**EXERCISE DETAILS:**
Reproduce exactly, and only, the lines of the material below running from the line bearing "yellow brick H2:I2 level 2 -> none" through the line bearing "black cone I1 level 1 -> pink cone I1 level 1". Leave any pictures out.
___ DATASET ENTRIES
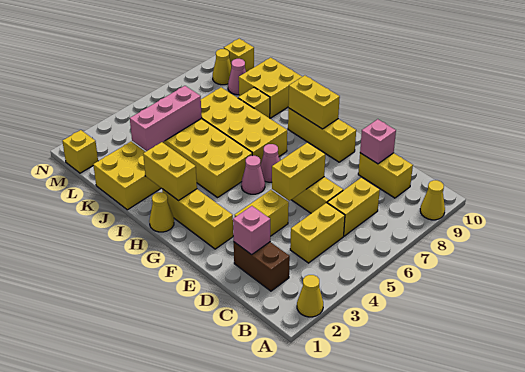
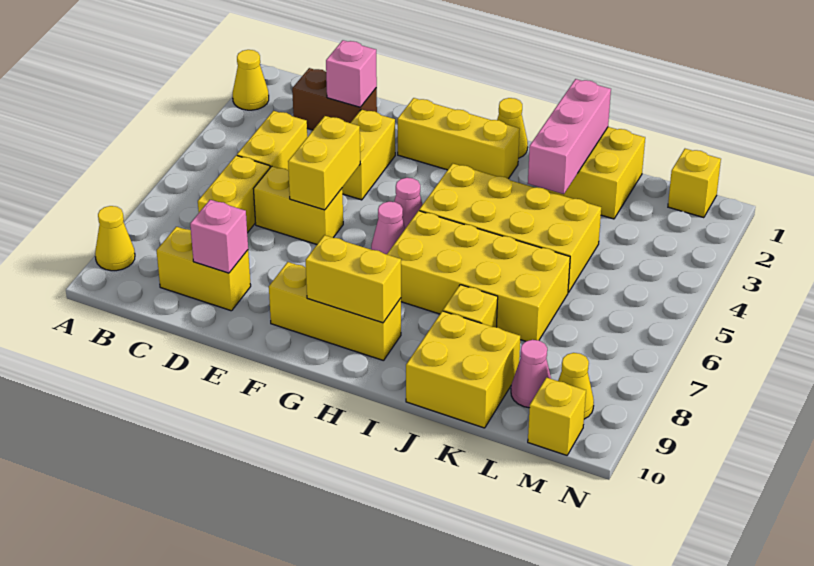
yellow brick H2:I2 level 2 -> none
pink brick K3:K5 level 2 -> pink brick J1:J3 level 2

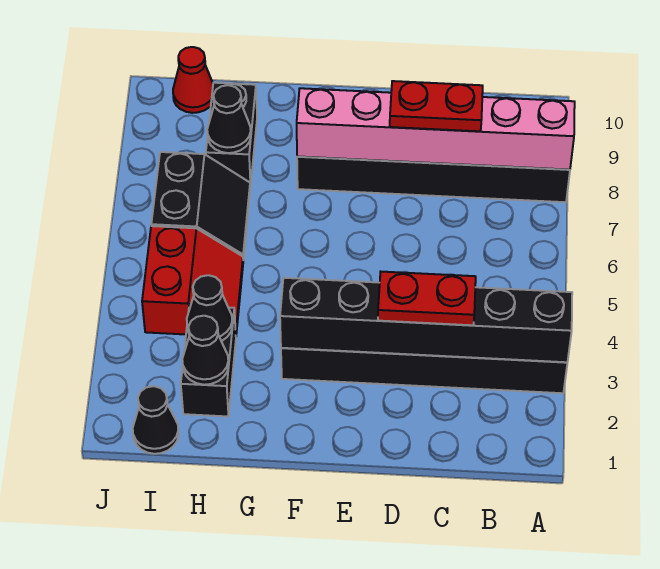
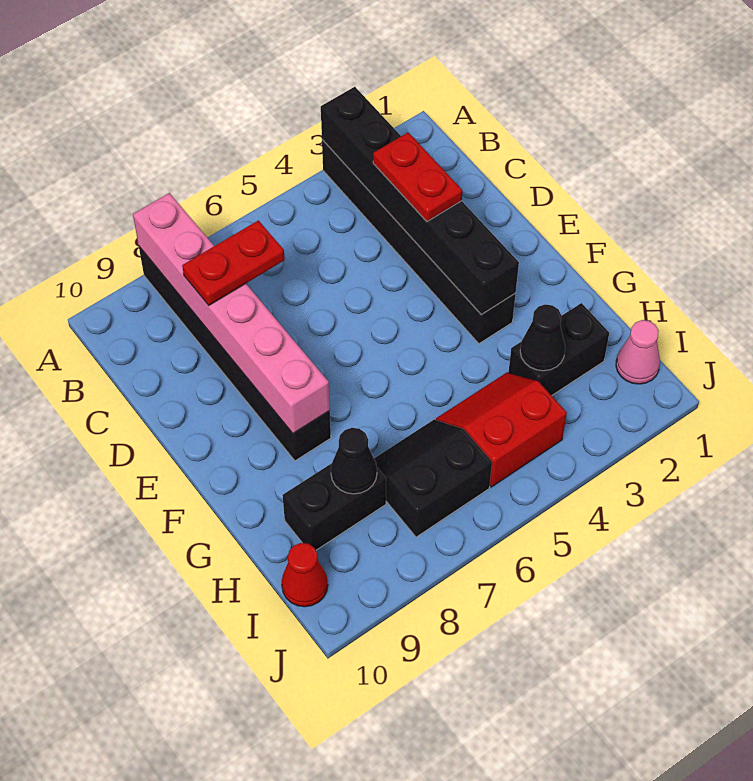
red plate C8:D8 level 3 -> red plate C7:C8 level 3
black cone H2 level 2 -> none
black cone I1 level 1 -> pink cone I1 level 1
______
___ DATASET ENTRIES
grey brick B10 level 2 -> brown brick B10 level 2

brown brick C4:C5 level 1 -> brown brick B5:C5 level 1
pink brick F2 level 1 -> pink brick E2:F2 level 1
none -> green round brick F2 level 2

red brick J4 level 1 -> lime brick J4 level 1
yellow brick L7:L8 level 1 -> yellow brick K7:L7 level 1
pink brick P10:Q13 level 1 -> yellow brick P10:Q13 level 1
______
**FINAL ANSWER:**
yellow brick H2:I2 level 2 -> none
pink brick K3:K5 level 2 -> pink brick J1:J3 level 2

red plate C8:D8 level 3 -> red plate C7:C8 level 3
black cone H2 level 2 -> none
black cone I1 level 1 -> pink cone I1 level 1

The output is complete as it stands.